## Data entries
*-*-*
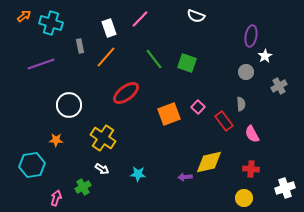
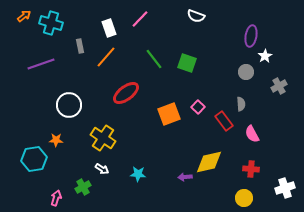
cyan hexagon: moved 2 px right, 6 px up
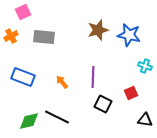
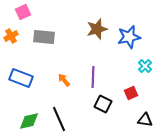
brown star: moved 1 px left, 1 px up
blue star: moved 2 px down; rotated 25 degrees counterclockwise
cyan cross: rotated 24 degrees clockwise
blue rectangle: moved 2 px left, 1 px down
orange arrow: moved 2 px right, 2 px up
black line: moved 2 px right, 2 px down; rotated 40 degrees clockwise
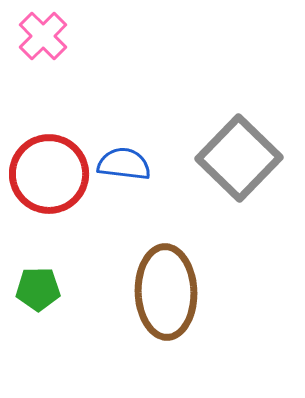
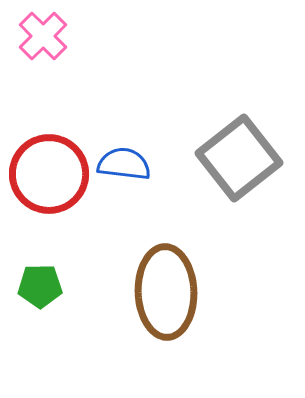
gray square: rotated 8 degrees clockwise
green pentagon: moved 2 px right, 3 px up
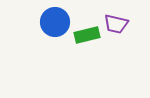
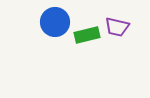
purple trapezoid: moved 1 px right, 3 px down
*-*-*
Give the text lines from the data entries above as a JSON list of strings, one per line, omitting blank lines. Leave out the pictures.

## Solution below
[
  "cyan hexagon: moved 2 px right, 6 px up",
  "brown star: moved 1 px left, 1 px up",
  "blue star: moved 2 px down; rotated 25 degrees counterclockwise",
  "cyan cross: rotated 24 degrees clockwise",
  "blue rectangle: moved 2 px left, 1 px down",
  "orange arrow: moved 2 px right, 2 px up",
  "black line: moved 2 px right, 2 px down; rotated 40 degrees clockwise",
  "gray square: rotated 8 degrees clockwise",
  "green pentagon: moved 2 px right, 3 px up",
  "purple trapezoid: moved 1 px right, 3 px down"
]